### DATASET EXTRACT

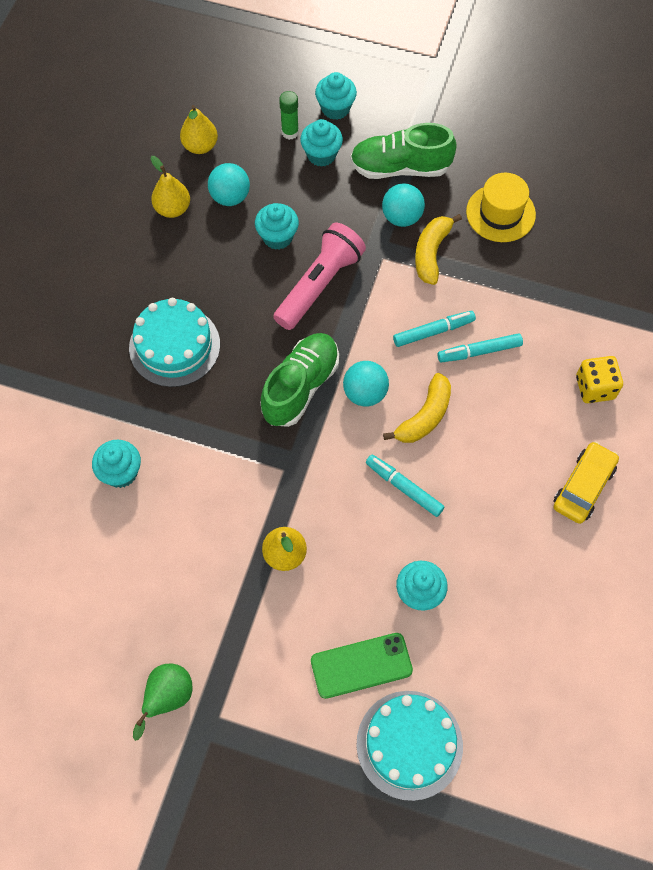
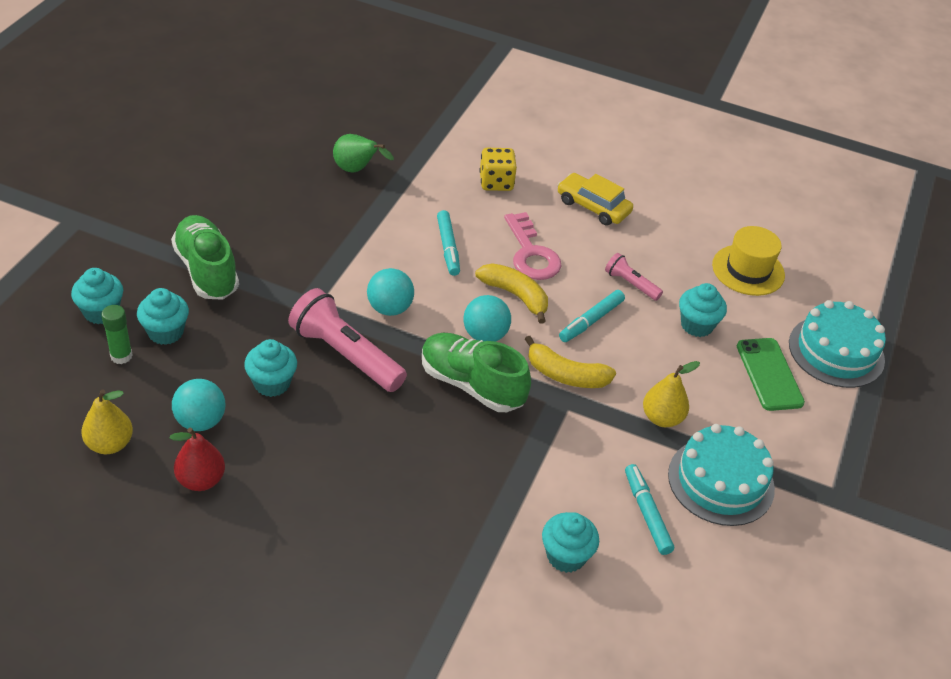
camera: 90 degrees left, 20 degrees down
turquoise cake [129,298,220,387] -> turquoise cake moved to [668,424,775,526]
green pear [133,664,193,741] -> green pear moved to [333,134,394,173]
yellow pear [151,156,190,218] -> red pear [170,427,225,491]
green shoe [350,123,457,179] -> green shoe turned 150 degrees clockwise [171,215,239,300]
turquoise ball [382,183,425,227] -> turquoise ball moved to [367,268,414,316]
turquoise marker [393,311,476,347] -> turquoise marker moved to [625,464,674,555]
yellow banana [415,214,462,285] -> yellow banana moved to [525,336,616,388]
yellow hat [466,173,536,242] -> yellow hat moved to [712,226,785,296]
none -> pink key [504,212,561,280]
none -> pink flashlight [605,253,663,301]

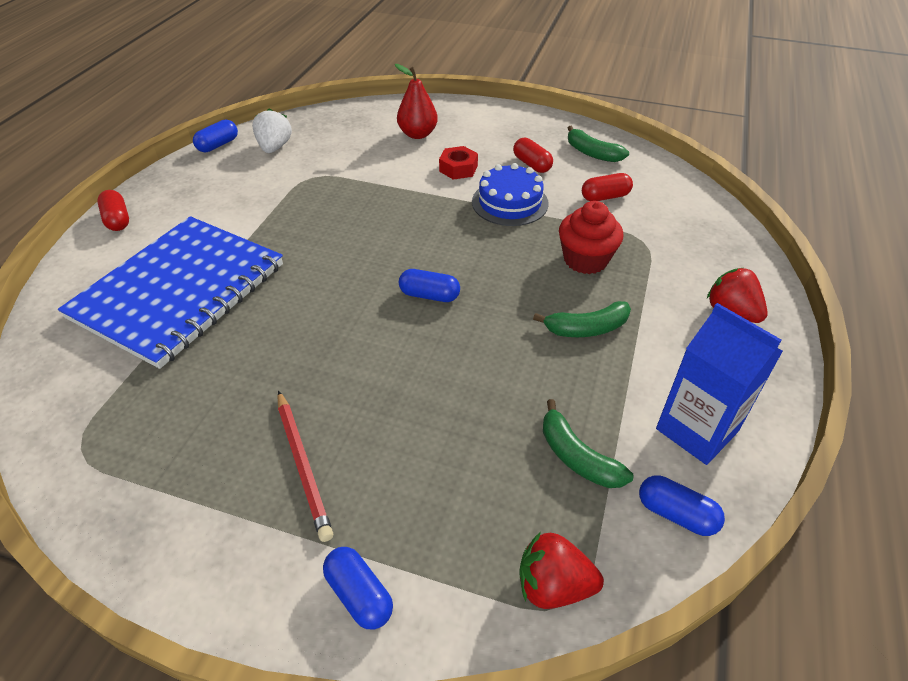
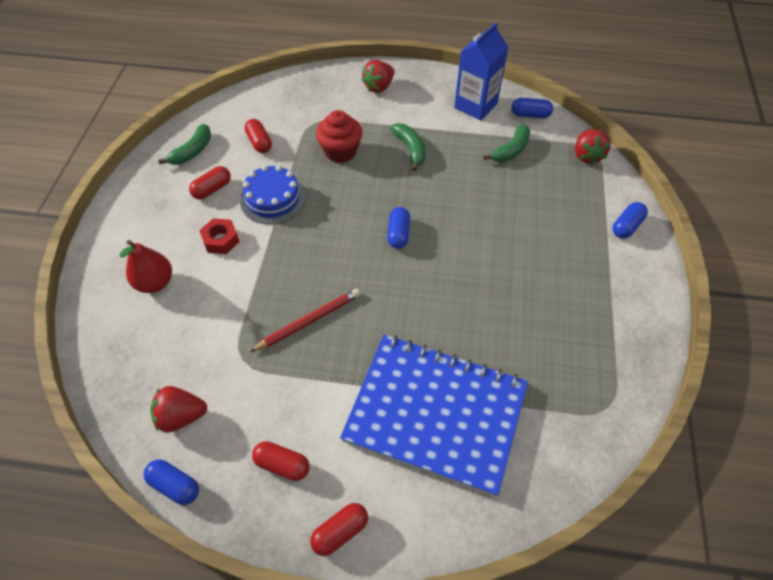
camera: 100 degrees left, 10 degrees up
white strawberry [252,109,292,153] -> red strawberry [150,386,207,433]
red pencil [278,391,334,542] -> red pencil moved to [250,289,360,352]
blue capsule [639,475,725,536] -> blue capsule turned 75 degrees clockwise [511,98,553,118]
none -> red capsule [252,441,310,481]

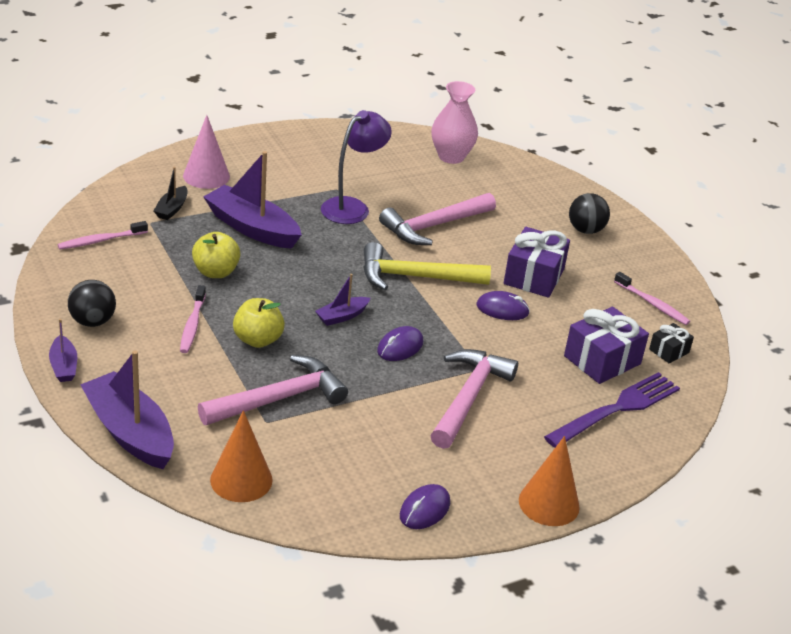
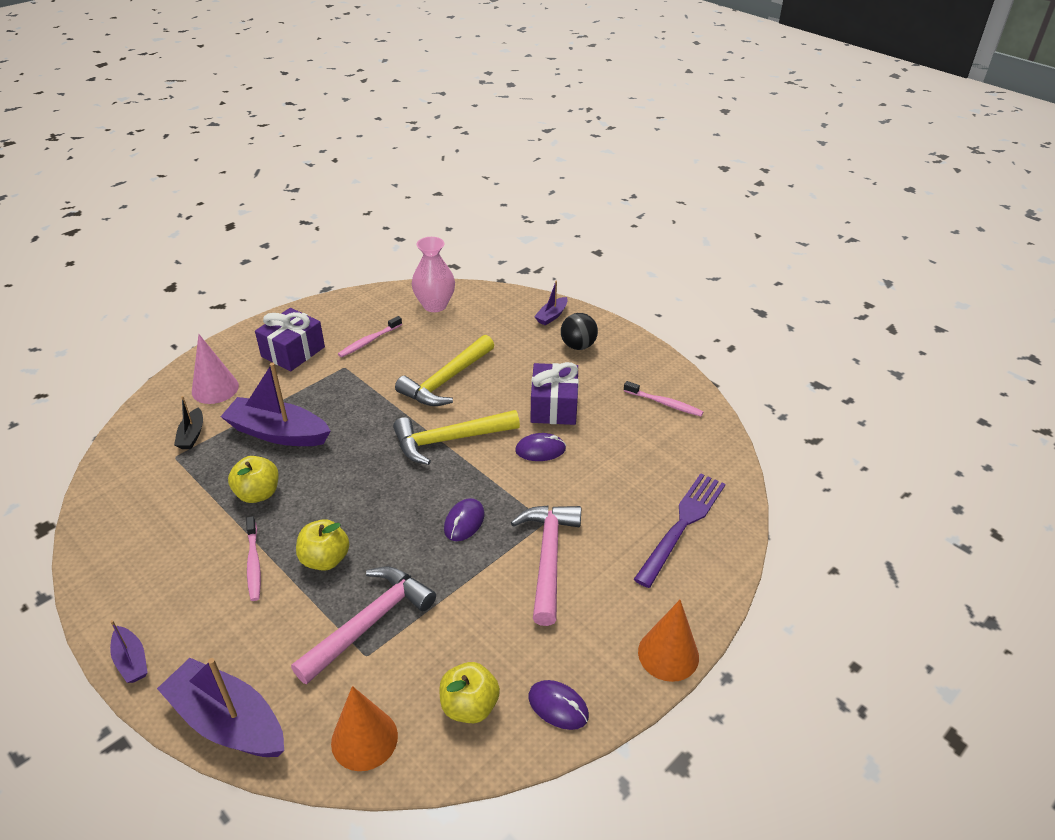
camera: 15 degrees left, 5 degrees up
pink toothbrush [57,221,148,250] -> pink toothbrush moved to [338,316,402,357]
black ball [68,280,116,327] -> none
purple boat [315,274,370,326] -> purple boat moved to [534,281,568,326]
purple lamp [321,110,392,224] -> none
pink hammer [379,193,496,245] -> yellow hammer [395,335,494,406]
purple mouse [400,484,450,529] -> purple mouse turned 75 degrees counterclockwise [528,680,589,730]
purple gift [564,307,649,384] -> purple gift moved to [255,308,325,371]
black gift [649,323,694,363] -> none
none -> yellow apple [439,662,500,723]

### ACTIVITY
Please filter the listing down to lines that include the word "none".

### ANSWER SECTION
none -> pink key [504,212,561,280]
none -> pink flashlight [605,253,663,301]
none -> red capsule [252,441,310,481]
black ball [68,280,116,327] -> none
purple lamp [321,110,392,224] -> none
black gift [649,323,694,363] -> none
none -> yellow apple [439,662,500,723]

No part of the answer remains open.